Exercise description: Identify every line in the items below that contains the word "counted". Copy each such line in full.

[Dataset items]
------------

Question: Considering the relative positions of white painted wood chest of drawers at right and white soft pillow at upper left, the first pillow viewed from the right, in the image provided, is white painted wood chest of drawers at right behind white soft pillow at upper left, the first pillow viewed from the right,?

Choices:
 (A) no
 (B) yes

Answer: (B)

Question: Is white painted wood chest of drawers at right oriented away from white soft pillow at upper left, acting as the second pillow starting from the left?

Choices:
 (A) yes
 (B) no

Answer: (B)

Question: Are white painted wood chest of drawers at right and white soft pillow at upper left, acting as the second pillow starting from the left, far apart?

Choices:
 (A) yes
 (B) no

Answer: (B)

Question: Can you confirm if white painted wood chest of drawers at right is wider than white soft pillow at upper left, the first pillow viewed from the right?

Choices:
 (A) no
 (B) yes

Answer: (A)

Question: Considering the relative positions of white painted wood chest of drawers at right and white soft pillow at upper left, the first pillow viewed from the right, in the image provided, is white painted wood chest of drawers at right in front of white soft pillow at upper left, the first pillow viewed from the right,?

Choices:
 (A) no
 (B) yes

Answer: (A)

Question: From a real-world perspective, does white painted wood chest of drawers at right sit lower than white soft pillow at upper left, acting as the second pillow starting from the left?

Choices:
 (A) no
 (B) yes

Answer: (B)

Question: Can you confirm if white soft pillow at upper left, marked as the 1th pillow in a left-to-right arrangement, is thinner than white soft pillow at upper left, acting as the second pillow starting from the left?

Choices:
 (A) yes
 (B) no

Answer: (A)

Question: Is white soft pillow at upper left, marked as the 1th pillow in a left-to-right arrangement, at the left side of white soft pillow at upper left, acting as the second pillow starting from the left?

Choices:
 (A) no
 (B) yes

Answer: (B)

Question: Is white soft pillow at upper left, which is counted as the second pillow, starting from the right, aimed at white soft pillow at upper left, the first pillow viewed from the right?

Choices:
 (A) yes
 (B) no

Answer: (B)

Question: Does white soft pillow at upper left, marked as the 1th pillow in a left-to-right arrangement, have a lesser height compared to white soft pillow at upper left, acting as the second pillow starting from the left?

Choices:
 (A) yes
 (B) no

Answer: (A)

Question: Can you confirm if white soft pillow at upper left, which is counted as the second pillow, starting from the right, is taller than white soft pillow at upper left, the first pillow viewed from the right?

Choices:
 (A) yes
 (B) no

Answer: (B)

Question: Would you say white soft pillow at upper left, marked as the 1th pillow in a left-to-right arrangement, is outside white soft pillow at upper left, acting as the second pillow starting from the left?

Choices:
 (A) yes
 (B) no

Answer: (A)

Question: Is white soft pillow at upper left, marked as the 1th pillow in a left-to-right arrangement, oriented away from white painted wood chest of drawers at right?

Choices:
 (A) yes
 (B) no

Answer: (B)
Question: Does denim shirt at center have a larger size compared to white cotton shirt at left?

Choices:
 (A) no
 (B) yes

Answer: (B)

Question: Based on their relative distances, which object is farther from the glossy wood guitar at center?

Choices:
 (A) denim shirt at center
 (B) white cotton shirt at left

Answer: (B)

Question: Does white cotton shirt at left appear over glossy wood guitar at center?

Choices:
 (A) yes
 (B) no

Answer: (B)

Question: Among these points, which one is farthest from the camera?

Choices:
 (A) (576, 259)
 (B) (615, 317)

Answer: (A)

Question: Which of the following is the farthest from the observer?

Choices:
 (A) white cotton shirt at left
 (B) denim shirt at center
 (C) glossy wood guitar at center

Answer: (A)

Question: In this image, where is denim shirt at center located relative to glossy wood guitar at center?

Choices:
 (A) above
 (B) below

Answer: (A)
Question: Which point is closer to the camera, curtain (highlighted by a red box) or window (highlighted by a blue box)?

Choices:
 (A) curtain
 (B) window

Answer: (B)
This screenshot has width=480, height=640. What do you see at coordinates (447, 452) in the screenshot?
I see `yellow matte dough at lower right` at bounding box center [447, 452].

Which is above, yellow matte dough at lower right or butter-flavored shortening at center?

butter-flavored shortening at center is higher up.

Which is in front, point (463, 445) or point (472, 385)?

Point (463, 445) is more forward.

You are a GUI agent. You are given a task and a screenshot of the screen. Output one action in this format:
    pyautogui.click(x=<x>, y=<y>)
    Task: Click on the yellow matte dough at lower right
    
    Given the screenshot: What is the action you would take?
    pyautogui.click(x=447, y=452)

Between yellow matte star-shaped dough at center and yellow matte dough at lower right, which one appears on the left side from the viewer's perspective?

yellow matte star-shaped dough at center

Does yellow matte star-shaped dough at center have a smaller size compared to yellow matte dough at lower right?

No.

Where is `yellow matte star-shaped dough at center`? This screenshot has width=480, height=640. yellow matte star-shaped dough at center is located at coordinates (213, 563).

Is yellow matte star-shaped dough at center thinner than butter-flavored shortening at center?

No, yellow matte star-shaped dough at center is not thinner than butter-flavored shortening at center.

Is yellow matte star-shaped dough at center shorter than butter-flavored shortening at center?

------------

Problem solution:
Question: Is white soft pillow at upper left, which is counted as the second pillow, starting from the right, aimed at white soft pillow at upper left, the first pillow viewed from the right?
Question: Can you confirm if white soft pillow at upper left, which is counted as the second pillow, starting from the right, is taller than white soft pillow at upper left, the first pillow viewed from the right?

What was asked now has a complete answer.